(EXERCISE PROMPT):
Filter the entries below, keeping only lines with "left".

[Scene difference descriptions]
________

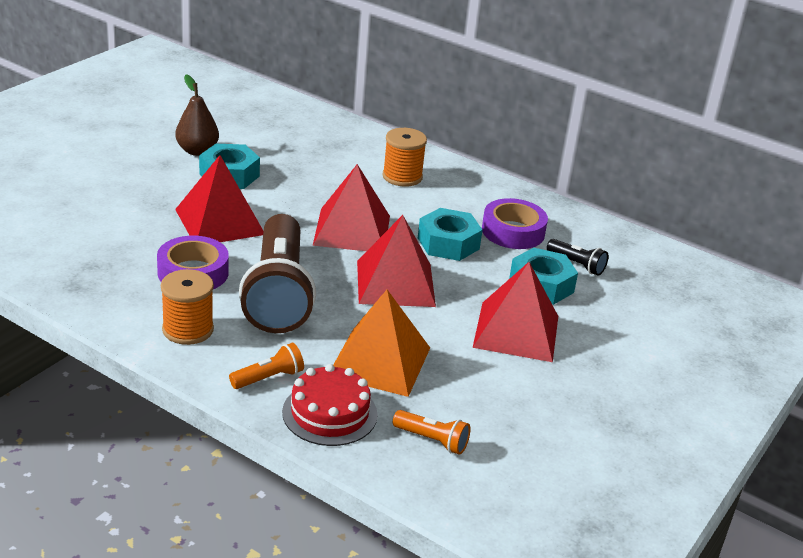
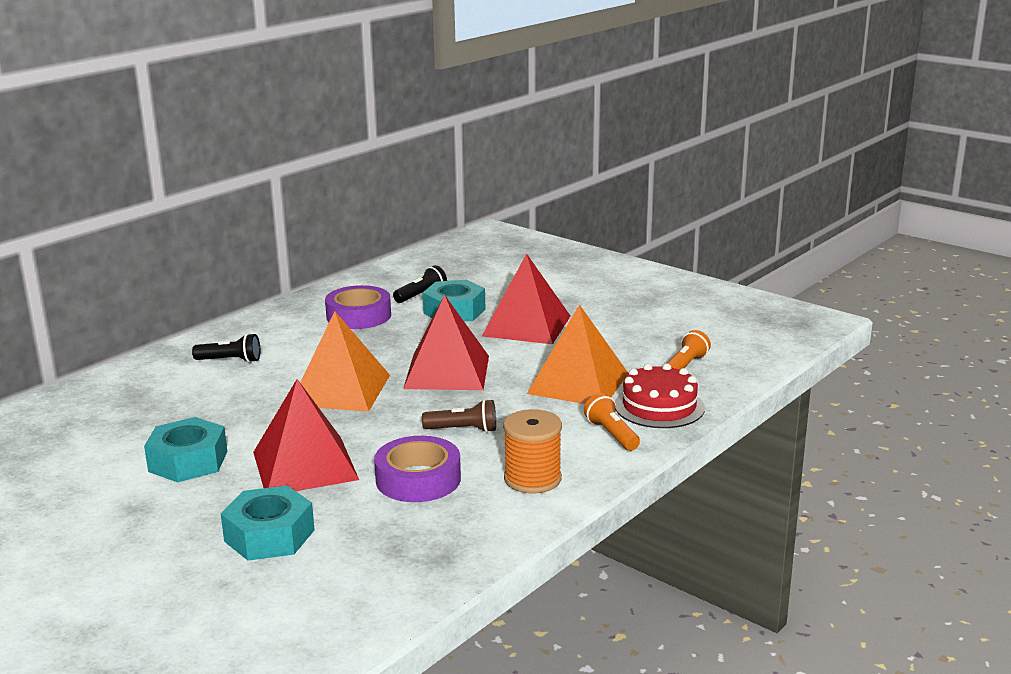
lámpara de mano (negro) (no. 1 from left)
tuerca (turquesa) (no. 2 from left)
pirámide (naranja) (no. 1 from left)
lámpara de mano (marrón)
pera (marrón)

________

(TASK ANSWER):
lámpara de mano (negro) (no. 1 from left)
tuerca (turquesa) (no. 2 from left)
pirámide (naranja) (no. 1 from left)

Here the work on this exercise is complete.